> [Goal of the exercise] In the entries below, find the line containing "none -> pink capsule [340,96,368,123]". Copy it and all lines after it, exactly, through the end.

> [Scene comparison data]
--------------------------------------------------

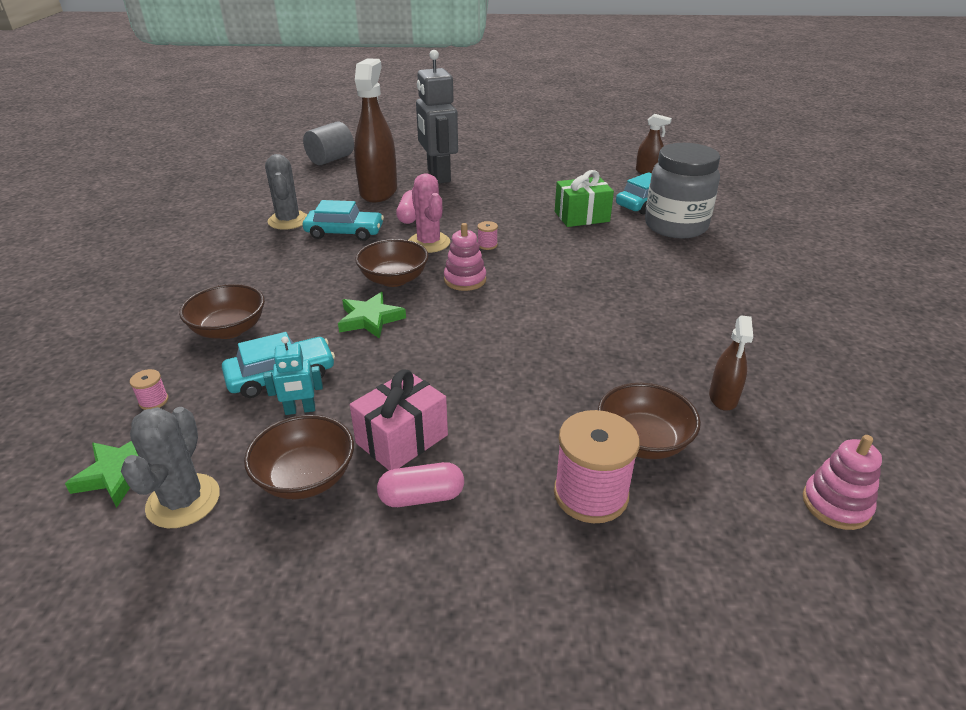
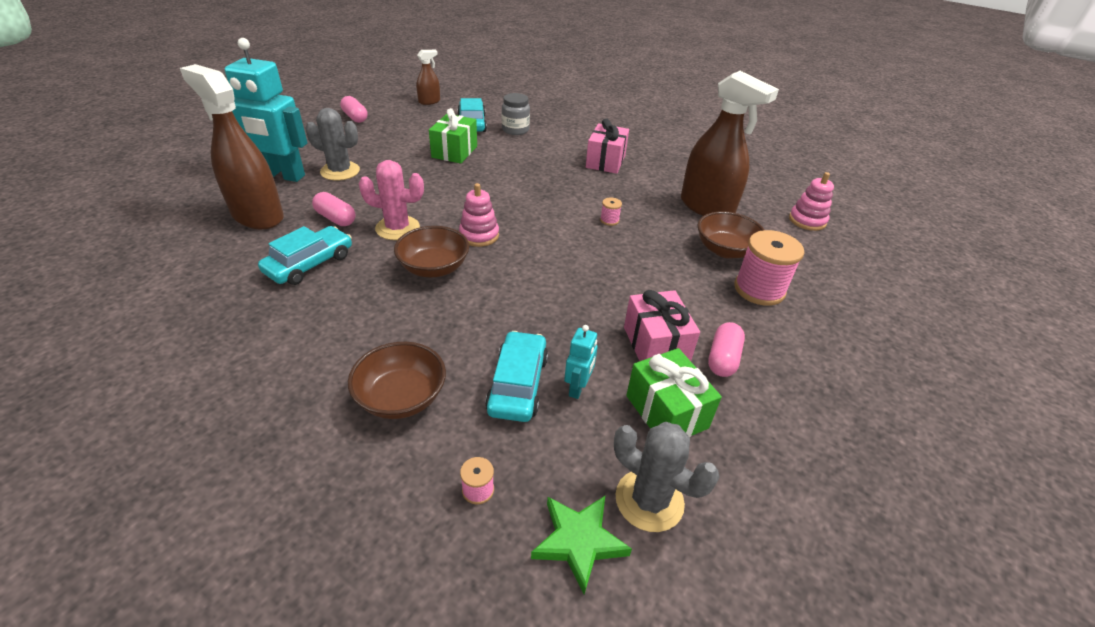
camera: 60 degrees left, 5 degrees up
brown bowl [244,415,354,499] -> green gift [626,348,722,437]
grey cactus [265,154,307,230] -> grey cactus moved to [306,108,360,180]
grey cylinder [303,122,354,165] -> none
green star [338,292,406,339] -> none
grey robot [416,50,458,184] -> turquoise robot [224,38,307,182]
pink spool [477,221,498,250] -> pink spool moved to [600,197,622,226]
grey jar [645,143,720,239] -> grey jar [502,93,530,135], size x0.54
brown spray bottle [709,315,753,411] -> brown spray bottle [681,71,779,216], size x2.05
none -> pink capsule [340,96,368,123]
none -> pink gift [586,118,629,174]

--------------------------------------------------

> [Exercise result]
none -> pink capsule [340,96,368,123]
none -> pink gift [586,118,629,174]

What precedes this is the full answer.